▸ PROBLEM STATEMENT:
Leaving out the pictures, restate each record below word for word.

[Start of Attachment]

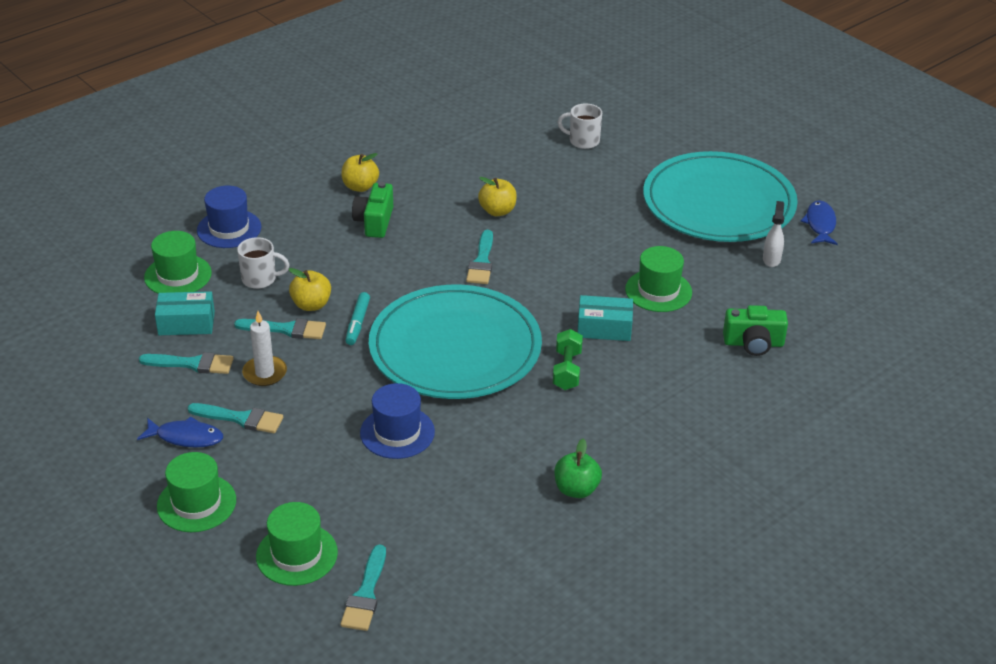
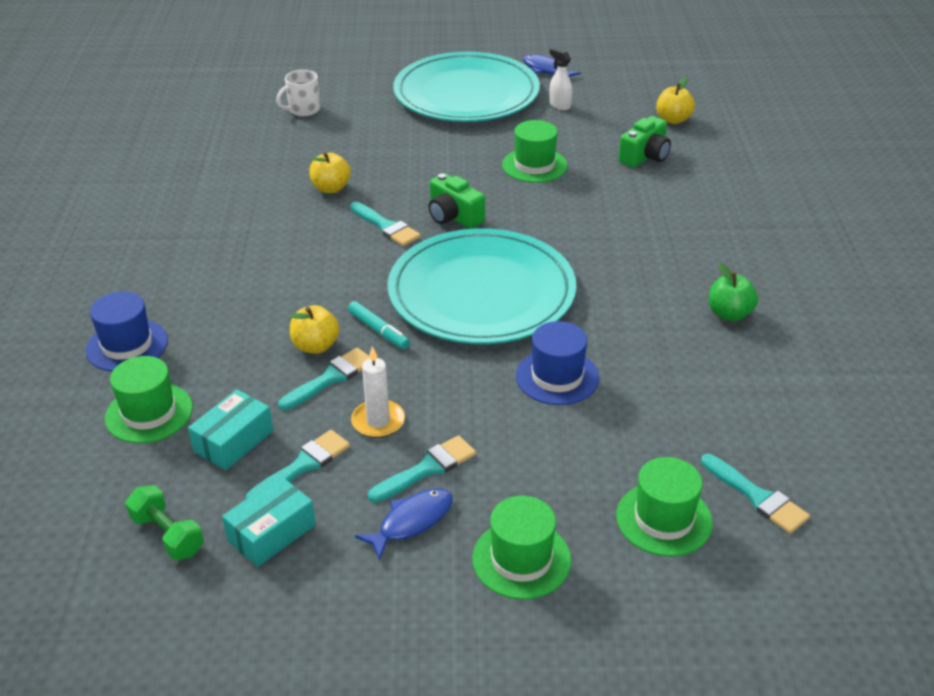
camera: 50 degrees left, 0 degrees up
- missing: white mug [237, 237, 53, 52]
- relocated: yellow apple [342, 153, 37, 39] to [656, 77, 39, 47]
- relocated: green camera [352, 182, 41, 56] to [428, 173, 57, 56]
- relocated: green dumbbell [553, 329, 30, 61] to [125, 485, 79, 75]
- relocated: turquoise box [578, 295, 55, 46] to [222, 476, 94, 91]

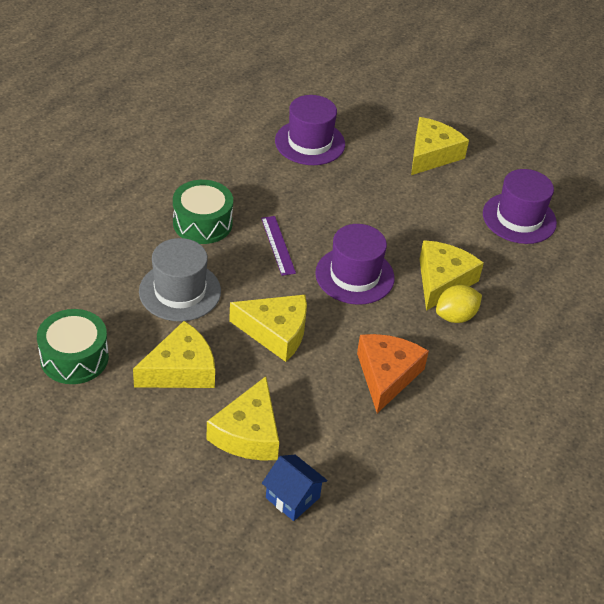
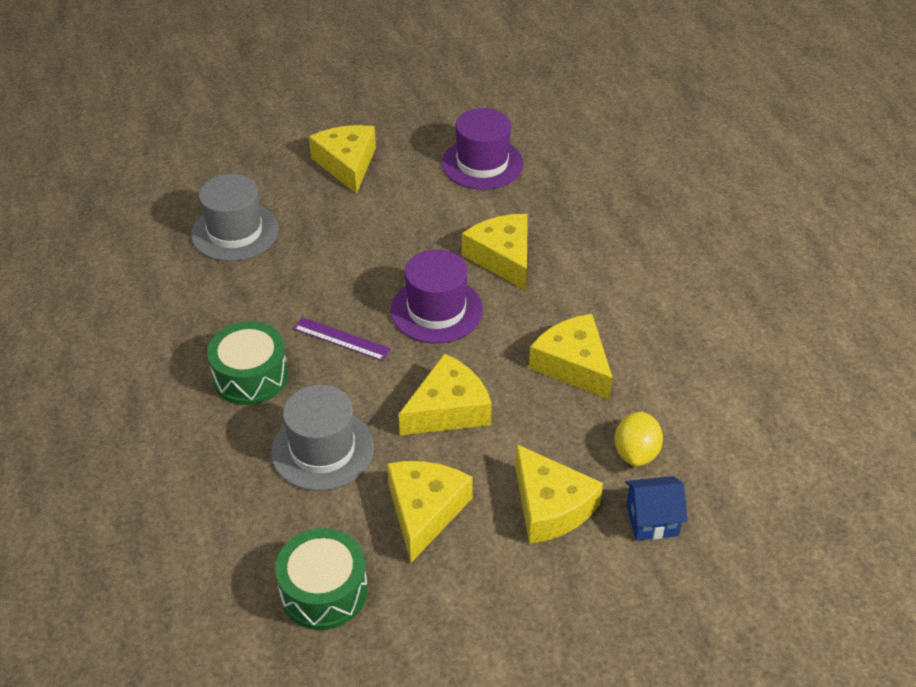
camera: 45 degrees left, 0 degrees up
- relocated: yellow lemon [436, 285, 46, 38] to [615, 412, 48, 55]
- colour: purple hat [275, 95, 70, 70] to grey hat [191, 174, 88, 87]
- colour: orange cheese [357, 334, 72, 79] to yellow cheese [529, 314, 84, 86]

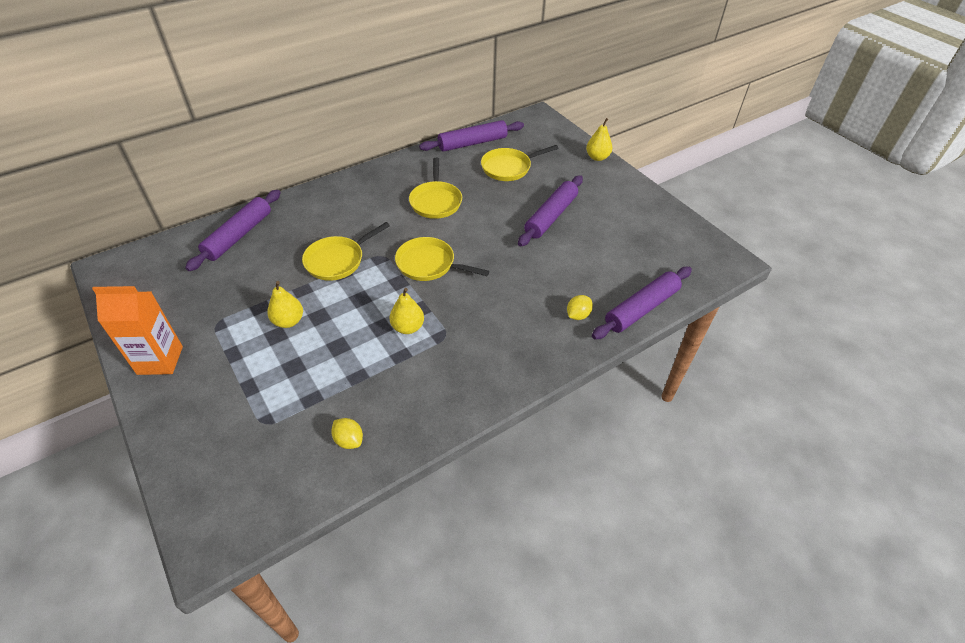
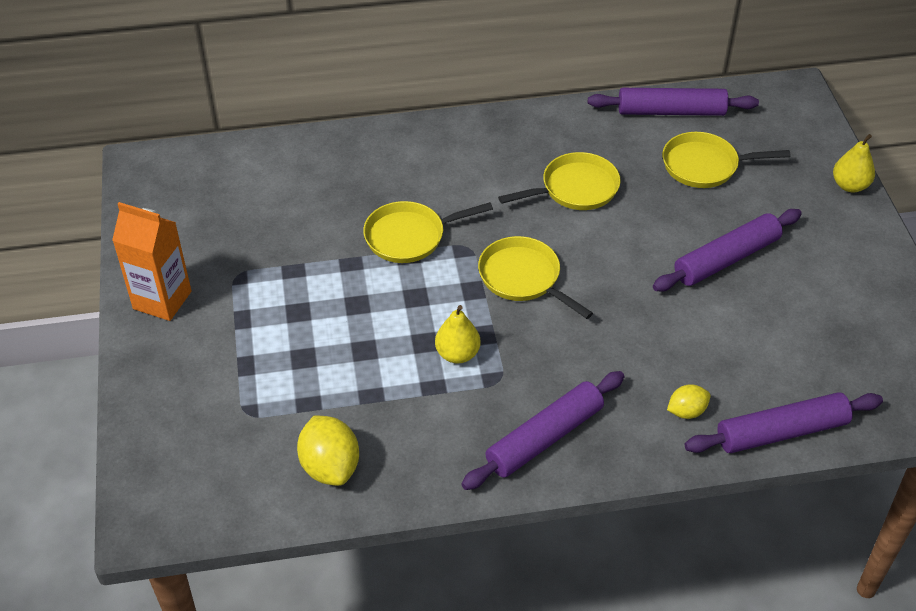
camera: 25 degrees right, 0 degrees up
- missing: yellow pear [267, 281, 36, 47]
- relocated: purple rolling pin [185, 190, 96, 81] to [461, 371, 163, 119]
- spun: yellow pan [409, 158, 53, 61] = [498, 152, 123, 58] 135 degrees counterclockwise
- size: yellow lemon [331, 418, 32, 31] = [297, 416, 62, 70] x1.72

[End of Attachment]

▸ SOLUTION TO THIS EXERCISE:
camera: 50 degrees left, 0 degrees up
- missing: white mug [237, 237, 53, 52]
- relocated: yellow apple [342, 153, 37, 39] to [656, 77, 39, 47]
- relocated: green camera [352, 182, 41, 56] to [428, 173, 57, 56]
- relocated: green dumbbell [553, 329, 30, 61] to [125, 485, 79, 75]
- relocated: turquoise box [578, 295, 55, 46] to [222, 476, 94, 91]

camera: 45 degrees left, 0 degrees up
- relocated: yellow lemon [436, 285, 46, 38] to [615, 412, 48, 55]
- colour: purple hat [275, 95, 70, 70] to grey hat [191, 174, 88, 87]
- colour: orange cheese [357, 334, 72, 79] to yellow cheese [529, 314, 84, 86]

camera: 25 degrees right, 0 degrees up
- missing: yellow pear [267, 281, 36, 47]
- relocated: purple rolling pin [185, 190, 96, 81] to [461, 371, 163, 119]
- spun: yellow pan [409, 158, 53, 61] = [498, 152, 123, 58] 135 degrees counterclockwise
- size: yellow lemon [331, 418, 32, 31] = [297, 416, 62, 70] x1.72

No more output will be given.